## TASK GOAL
In the material below, find the line with "D1: schottky SS34" and the line with "U3 pin C: OPTO -> ISO_C", then output those two lines and every line between them, exactly.
═════ RECORDS ═════
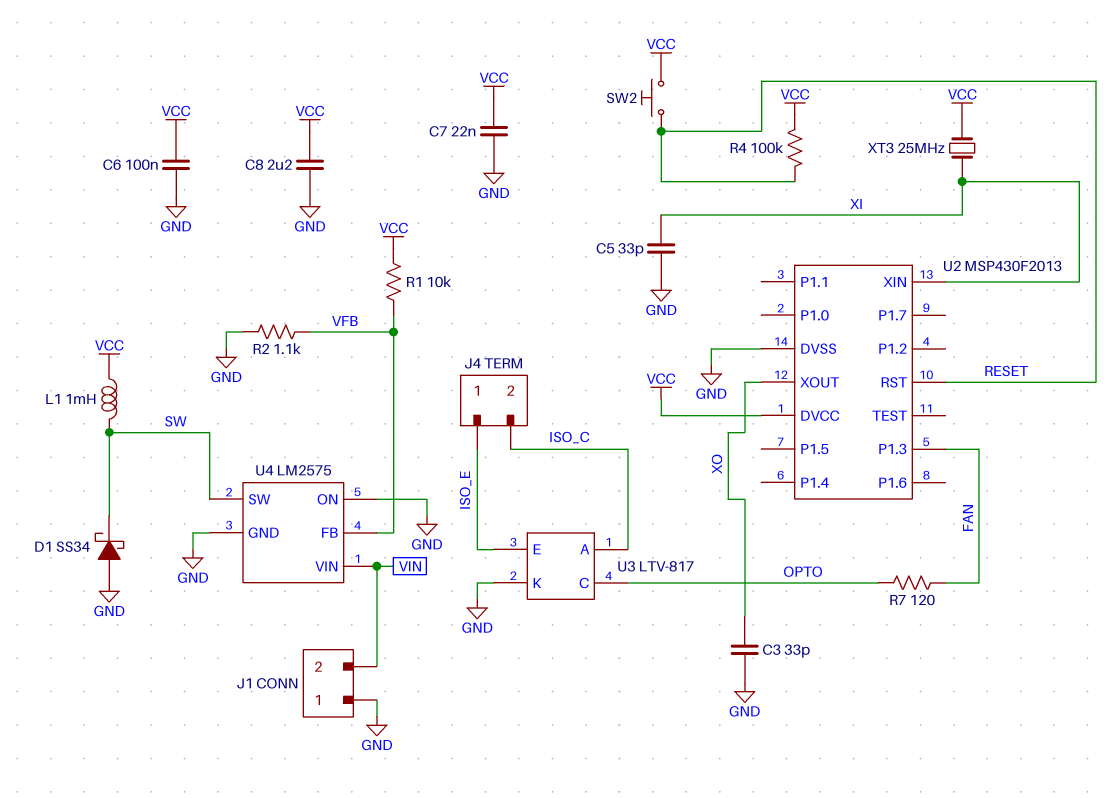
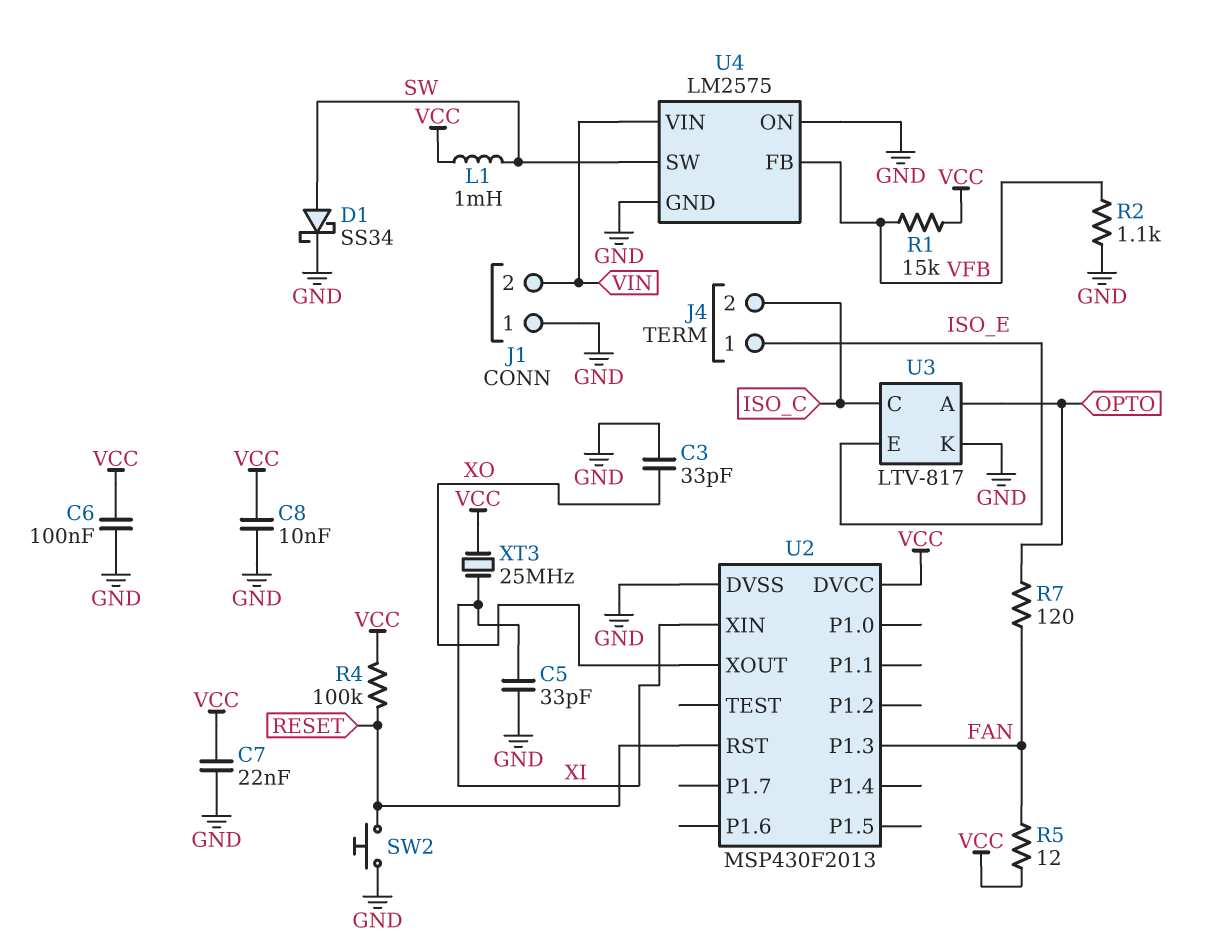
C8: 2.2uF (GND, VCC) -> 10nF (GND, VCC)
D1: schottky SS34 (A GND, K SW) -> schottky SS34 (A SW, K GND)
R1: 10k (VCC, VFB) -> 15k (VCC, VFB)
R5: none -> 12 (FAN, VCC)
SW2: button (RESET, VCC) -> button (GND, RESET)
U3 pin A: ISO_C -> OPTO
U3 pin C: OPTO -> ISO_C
═════
═════ RECORDS ═════
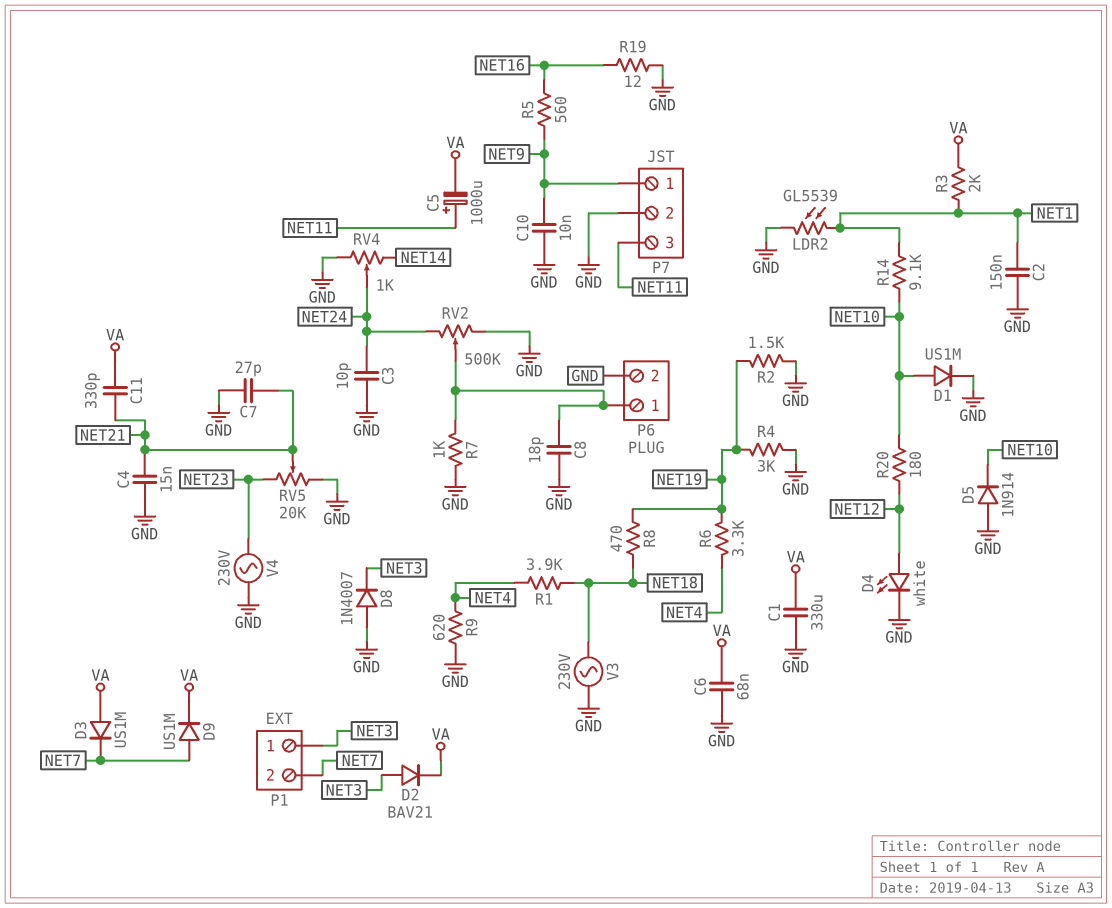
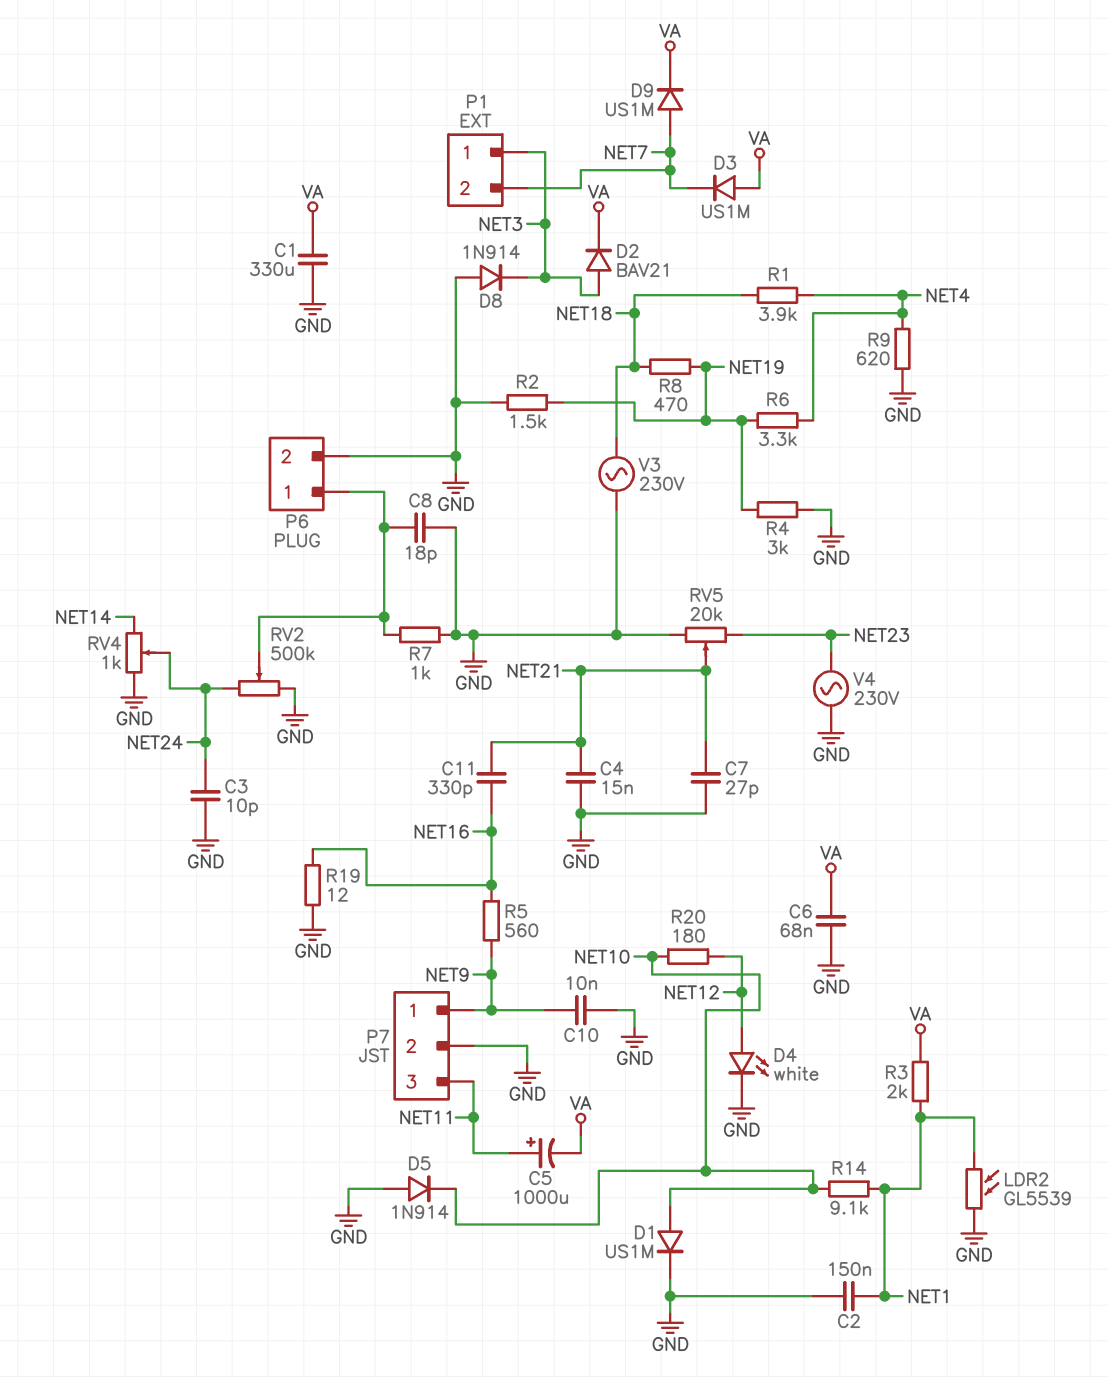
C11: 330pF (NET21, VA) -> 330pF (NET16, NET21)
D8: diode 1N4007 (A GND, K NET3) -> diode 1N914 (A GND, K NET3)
═════
## SOLUTION FOR THIS TASK
D1: schottky SS34 (A GND, K SW) -> schottky SS34 (A SW, K GND)
R1: 10k (VCC, VFB) -> 15k (VCC, VFB)
R5: none -> 12 (FAN, VCC)
SW2: button (RESET, VCC) -> button (GND, RESET)
U3 pin A: ISO_C -> OPTO
U3 pin C: OPTO -> ISO_C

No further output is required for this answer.